-------- Given records --------
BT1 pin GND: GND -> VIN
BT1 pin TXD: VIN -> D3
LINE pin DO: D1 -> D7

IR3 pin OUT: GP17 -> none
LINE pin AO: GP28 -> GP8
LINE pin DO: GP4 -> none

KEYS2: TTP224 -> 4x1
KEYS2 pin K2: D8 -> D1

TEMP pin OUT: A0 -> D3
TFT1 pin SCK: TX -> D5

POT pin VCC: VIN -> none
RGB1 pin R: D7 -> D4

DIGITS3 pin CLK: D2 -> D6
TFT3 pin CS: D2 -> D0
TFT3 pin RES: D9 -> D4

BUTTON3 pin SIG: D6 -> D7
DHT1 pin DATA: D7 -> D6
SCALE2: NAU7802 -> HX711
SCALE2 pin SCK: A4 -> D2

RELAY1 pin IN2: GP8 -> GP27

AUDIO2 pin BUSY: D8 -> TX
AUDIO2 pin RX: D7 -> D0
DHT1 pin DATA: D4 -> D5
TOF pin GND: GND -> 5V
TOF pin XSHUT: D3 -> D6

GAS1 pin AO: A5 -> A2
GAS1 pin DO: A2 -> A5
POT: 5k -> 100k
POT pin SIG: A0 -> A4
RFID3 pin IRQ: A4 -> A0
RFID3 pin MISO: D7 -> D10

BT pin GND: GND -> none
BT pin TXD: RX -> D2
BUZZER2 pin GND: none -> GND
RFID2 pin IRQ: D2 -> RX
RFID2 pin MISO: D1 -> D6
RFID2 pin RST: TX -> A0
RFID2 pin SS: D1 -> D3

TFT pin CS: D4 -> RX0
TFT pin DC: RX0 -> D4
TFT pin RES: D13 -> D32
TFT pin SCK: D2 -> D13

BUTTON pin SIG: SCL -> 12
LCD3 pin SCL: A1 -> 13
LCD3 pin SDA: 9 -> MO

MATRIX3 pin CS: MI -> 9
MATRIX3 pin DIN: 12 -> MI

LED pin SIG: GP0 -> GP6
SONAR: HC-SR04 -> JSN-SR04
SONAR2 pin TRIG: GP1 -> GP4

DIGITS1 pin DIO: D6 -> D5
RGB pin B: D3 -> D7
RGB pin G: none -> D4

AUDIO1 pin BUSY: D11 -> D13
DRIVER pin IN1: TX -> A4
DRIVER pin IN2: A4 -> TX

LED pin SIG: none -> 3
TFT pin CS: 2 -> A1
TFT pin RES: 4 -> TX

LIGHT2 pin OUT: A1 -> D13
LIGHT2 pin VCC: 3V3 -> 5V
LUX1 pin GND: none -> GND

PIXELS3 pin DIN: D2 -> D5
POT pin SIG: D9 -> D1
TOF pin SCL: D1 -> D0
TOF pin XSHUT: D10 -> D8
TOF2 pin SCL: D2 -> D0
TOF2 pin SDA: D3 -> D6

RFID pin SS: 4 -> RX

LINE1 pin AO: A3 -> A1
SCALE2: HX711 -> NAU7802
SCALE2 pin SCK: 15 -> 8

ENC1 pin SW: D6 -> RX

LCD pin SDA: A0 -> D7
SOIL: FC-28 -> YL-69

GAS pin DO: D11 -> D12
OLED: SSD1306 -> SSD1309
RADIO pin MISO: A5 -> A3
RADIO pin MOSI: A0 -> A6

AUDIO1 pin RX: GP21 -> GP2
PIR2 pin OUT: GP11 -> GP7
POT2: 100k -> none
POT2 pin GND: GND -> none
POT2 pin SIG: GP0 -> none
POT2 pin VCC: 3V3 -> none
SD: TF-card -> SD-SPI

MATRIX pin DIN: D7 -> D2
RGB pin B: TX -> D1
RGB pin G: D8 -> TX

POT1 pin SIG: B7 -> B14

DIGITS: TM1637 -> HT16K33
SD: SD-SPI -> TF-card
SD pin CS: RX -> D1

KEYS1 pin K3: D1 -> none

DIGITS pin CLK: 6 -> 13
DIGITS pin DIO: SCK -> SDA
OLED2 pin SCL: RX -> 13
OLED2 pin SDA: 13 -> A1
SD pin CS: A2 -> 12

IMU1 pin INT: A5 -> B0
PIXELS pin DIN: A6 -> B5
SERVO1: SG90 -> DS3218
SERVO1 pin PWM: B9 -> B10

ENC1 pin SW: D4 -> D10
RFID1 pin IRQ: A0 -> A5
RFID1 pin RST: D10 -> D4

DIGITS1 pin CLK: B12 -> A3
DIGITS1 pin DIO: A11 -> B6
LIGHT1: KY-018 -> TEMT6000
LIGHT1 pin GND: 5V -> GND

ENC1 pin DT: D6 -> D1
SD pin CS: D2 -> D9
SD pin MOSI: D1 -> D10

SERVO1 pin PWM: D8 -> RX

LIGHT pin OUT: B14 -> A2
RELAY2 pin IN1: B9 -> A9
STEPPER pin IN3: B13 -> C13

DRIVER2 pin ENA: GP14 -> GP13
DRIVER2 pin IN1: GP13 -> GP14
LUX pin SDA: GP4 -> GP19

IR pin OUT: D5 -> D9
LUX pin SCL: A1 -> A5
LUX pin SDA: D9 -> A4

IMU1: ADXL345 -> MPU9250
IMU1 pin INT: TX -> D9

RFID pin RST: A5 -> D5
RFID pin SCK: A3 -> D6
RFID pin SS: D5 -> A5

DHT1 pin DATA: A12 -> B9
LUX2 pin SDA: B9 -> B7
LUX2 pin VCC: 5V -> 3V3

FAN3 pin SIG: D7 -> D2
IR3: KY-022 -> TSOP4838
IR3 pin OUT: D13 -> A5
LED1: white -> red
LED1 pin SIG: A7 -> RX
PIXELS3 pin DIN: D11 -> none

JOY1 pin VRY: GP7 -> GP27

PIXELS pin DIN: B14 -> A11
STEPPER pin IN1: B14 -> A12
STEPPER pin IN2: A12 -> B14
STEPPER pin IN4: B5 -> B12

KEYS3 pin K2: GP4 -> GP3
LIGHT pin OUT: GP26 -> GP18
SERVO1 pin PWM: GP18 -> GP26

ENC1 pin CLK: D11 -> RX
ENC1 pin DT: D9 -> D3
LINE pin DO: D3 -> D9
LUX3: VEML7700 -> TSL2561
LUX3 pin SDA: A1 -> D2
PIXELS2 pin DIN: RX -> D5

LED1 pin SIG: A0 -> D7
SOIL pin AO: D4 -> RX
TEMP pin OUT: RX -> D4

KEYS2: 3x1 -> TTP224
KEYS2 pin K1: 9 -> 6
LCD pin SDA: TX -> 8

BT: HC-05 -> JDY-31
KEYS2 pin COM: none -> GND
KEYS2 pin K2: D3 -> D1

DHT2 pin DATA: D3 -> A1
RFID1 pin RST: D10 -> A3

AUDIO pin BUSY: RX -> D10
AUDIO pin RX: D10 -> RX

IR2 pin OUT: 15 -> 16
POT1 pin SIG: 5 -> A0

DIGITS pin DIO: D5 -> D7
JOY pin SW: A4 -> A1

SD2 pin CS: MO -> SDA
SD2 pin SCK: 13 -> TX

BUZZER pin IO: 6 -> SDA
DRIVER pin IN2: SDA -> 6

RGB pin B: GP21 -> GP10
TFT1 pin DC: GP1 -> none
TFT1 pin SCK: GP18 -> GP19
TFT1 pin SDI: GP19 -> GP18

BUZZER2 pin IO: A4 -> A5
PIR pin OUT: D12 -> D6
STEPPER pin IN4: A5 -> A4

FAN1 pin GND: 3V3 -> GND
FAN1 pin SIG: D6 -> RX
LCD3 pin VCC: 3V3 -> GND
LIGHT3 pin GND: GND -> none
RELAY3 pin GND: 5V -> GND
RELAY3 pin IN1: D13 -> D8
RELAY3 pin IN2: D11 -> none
--------
### Problem to work on
Exactly as written, repeat each line from the beginning of the data above to the line containing "RADIO pin MISO: A5 -> A3", inclusive.

### Answer space
BT1 pin GND: GND -> VIN
BT1 pin TXD: VIN -> D3
LINE pin DO: D1 -> D7

IR3 pin OUT: GP17 -> none
LINE pin AO: GP28 -> GP8
LINE pin DO: GP4 -> none

KEYS2: TTP224 -> 4x1
KEYS2 pin K2: D8 -> D1

TEMP pin OUT: A0 -> D3
TFT1 pin SCK: TX -> D5

POT pin VCC: VIN -> none
RGB1 pin R: D7 -> D4

DIGITS3 pin CLK: D2 -> D6
TFT3 pin CS: D2 -> D0
TFT3 pin RES: D9 -> D4

BUTTON3 pin SIG: D6 -> D7
DHT1 pin DATA: D7 -> D6
SCALE2: NAU7802 -> HX711
SCALE2 pin SCK: A4 -> D2

RELAY1 pin IN2: GP8 -> GP27

AUDIO2 pin BUSY: D8 -> TX
AUDIO2 pin RX: D7 -> D0
DHT1 pin DATA: D4 -> D5
TOF pin GND: GND -> 5V
TOF pin XSHUT: D3 -> D6

GAS1 pin AO: A5 -> A2
GAS1 pin DO: A2 -> A5
POT: 5k -> 100k
POT pin SIG: A0 -> A4
RFID3 pin IRQ: A4 -> A0
RFID3 pin MISO: D7 -> D10

BT pin GND: GND -> none
BT pin TXD: RX -> D2
BUZZER2 pin GND: none -> GND
RFID2 pin IRQ: D2 -> RX
RFID2 pin MISO: D1 -> D6
RFID2 pin RST: TX -> A0
RFID2 pin SS: D1 -> D3

TFT pin CS: D4 -> RX0
TFT pin DC: RX0 -> D4
TFT pin RES: D13 -> D32
TFT pin SCK: D2 -> D13

BUTTON pin SIG: SCL -> 12
LCD3 pin SCL: A1 -> 13
LCD3 pin SDA: 9 -> MO

MATRIX3 pin CS: MI -> 9
MATRIX3 pin DIN: 12 -> MI

LED pin SIG: GP0 -> GP6
SONAR: HC-SR04 -> JSN-SR04
SONAR2 pin TRIG: GP1 -> GP4

DIGITS1 pin DIO: D6 -> D5
RGB pin B: D3 -> D7
RGB pin G: none -> D4

AUDIO1 pin BUSY: D11 -> D13
DRIVER pin IN1: TX -> A4
DRIVER pin IN2: A4 -> TX

LED pin SIG: none -> 3
TFT pin CS: 2 -> A1
TFT pin RES: 4 -> TX

LIGHT2 pin OUT: A1 -> D13
LIGHT2 pin VCC: 3V3 -> 5V
LUX1 pin GND: none -> GND

PIXELS3 pin DIN: D2 -> D5
POT pin SIG: D9 -> D1
TOF pin SCL: D1 -> D0
TOF pin XSHUT: D10 -> D8
TOF2 pin SCL: D2 -> D0
TOF2 pin SDA: D3 -> D6

RFID pin SS: 4 -> RX

LINE1 pin AO: A3 -> A1
SCALE2: HX711 -> NAU7802
SCALE2 pin SCK: 15 -> 8

ENC1 pin SW: D6 -> RX

LCD pin SDA: A0 -> D7
SOIL: FC-28 -> YL-69

GAS pin DO: D11 -> D12
OLED: SSD1306 -> SSD1309
RADIO pin MISO: A5 -> A3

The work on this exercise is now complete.